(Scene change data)
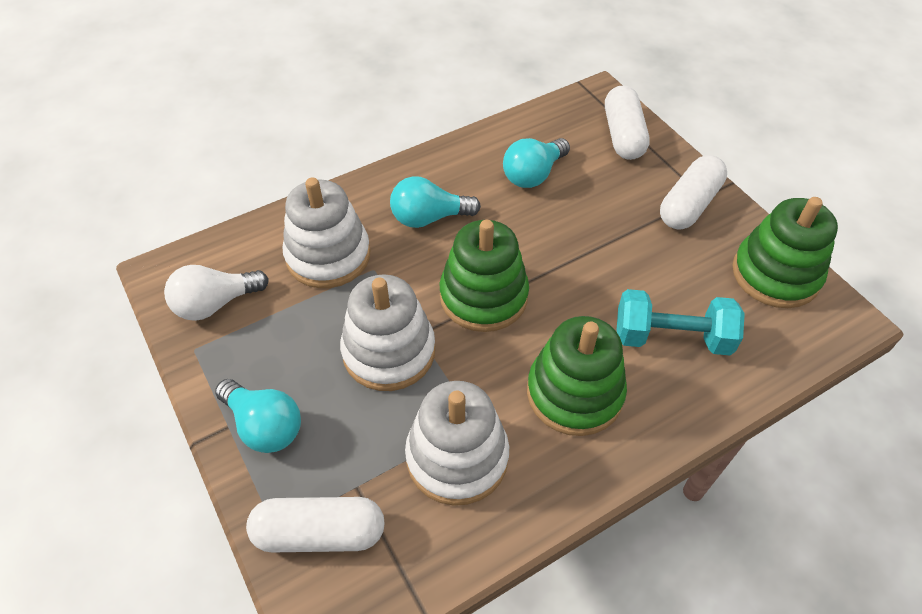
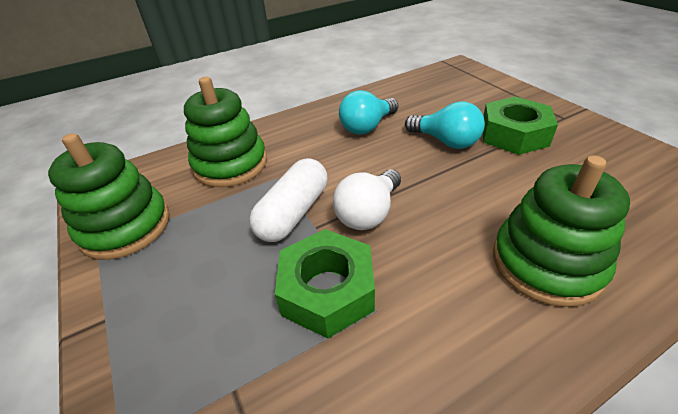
green nut: 0 -> 2
turquoise dumbbell: 1 -> 0
turquoise light bulb: 3 -> 2
white capsule: 3 -> 1
white stacking toy: 3 -> 0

### Required work
Could you write out all the records exactly, without the pictures?

### Answer for the task
green nut: 0 -> 2
turquoise dumbbell: 1 -> 0
turquoise light bulb: 3 -> 2
white capsule: 3 -> 1
white stacking toy: 3 -> 0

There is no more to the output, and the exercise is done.